=== Source material ===
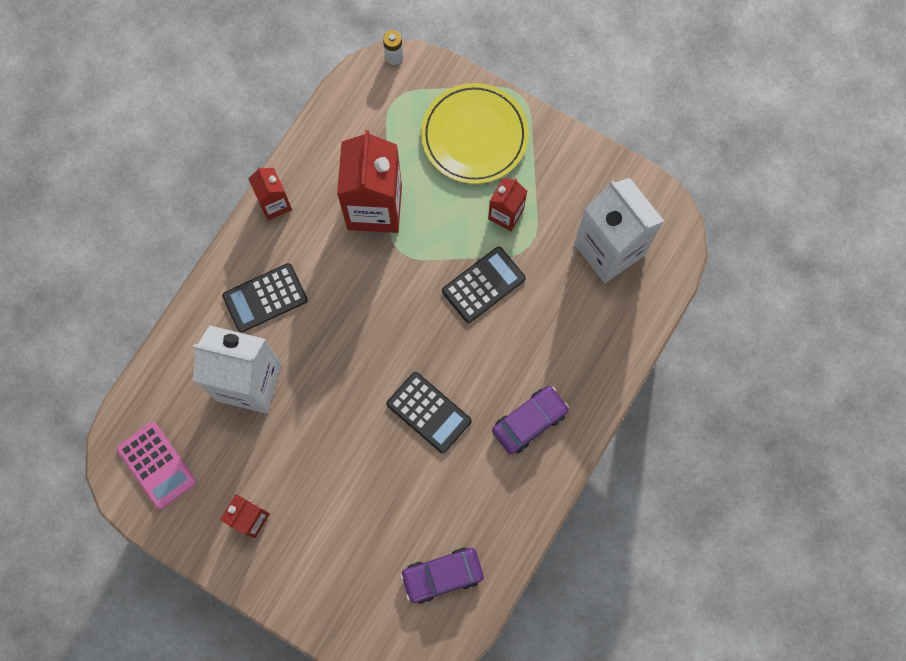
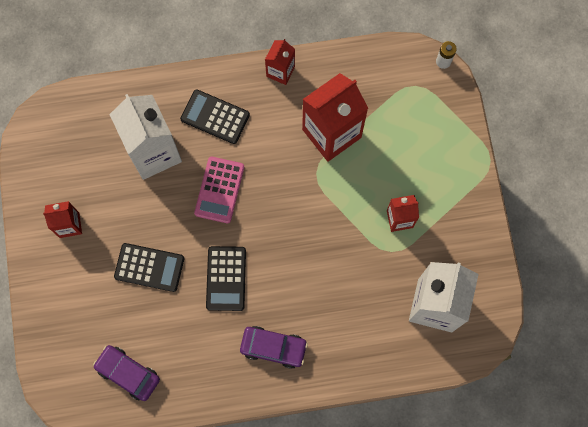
camera: 50 degrees right, 0 degrees up
(157, 465) = (57, 142): pink calculator -> pink calculator (219, 190)
(474, 136) = (435, 155): yellow plate -> none
(483, 285) = (339, 244): black calculator -> black calculator (149, 267)

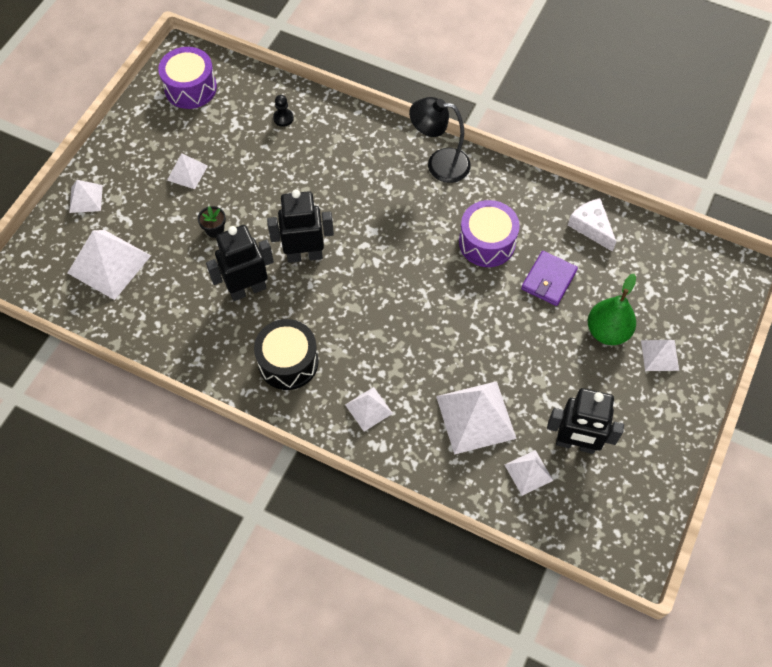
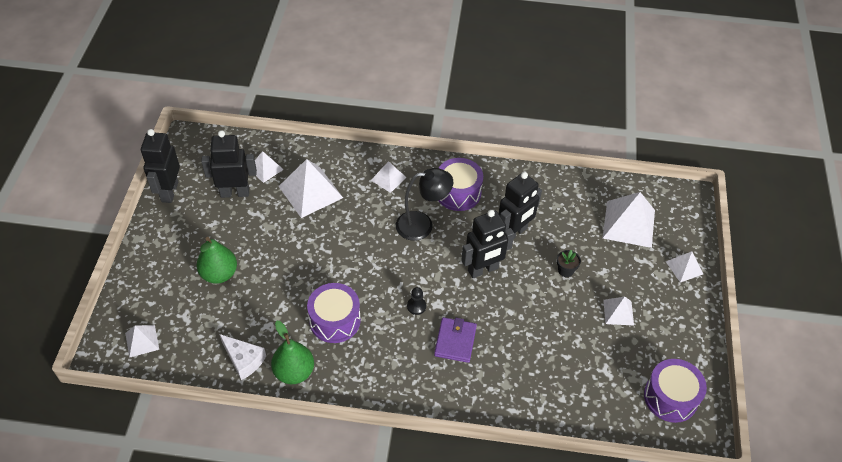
camera: 160 degrees right, 10 degrees down
(283, 118) = (565, 390): black pawn -> black pawn (416, 306)
(288, 362) = (458, 193): black drum -> purple drum
(439, 164) = (399, 384): black lamp -> black lamp (422, 225)
(541, 202) = (294, 372): none -> green pear
(548, 280) = (274, 302): purple wallet -> purple wallet (455, 341)
(659, 355) = (175, 267): white pyramid -> white pyramid (142, 341)
(663, 470) = (169, 192): none -> black robot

=== Exercise brief ===
Return the data exactly. Do not carry over any images.

=== Exercise result ===
camera: 50 degrees right, 0 degrees up
(157, 465) = (57, 142): pink calculator -> pink calculator (219, 190)
(474, 136) = (435, 155): yellow plate -> none
(483, 285) = (339, 244): black calculator -> black calculator (149, 267)

camera: 160 degrees right, 10 degrees down
(283, 118) = (565, 390): black pawn -> black pawn (416, 306)
(288, 362) = (458, 193): black drum -> purple drum
(439, 164) = (399, 384): black lamp -> black lamp (422, 225)
(541, 202) = (294, 372): none -> green pear
(548, 280) = (274, 302): purple wallet -> purple wallet (455, 341)
(659, 355) = (175, 267): white pyramid -> white pyramid (142, 341)
(663, 470) = (169, 192): none -> black robot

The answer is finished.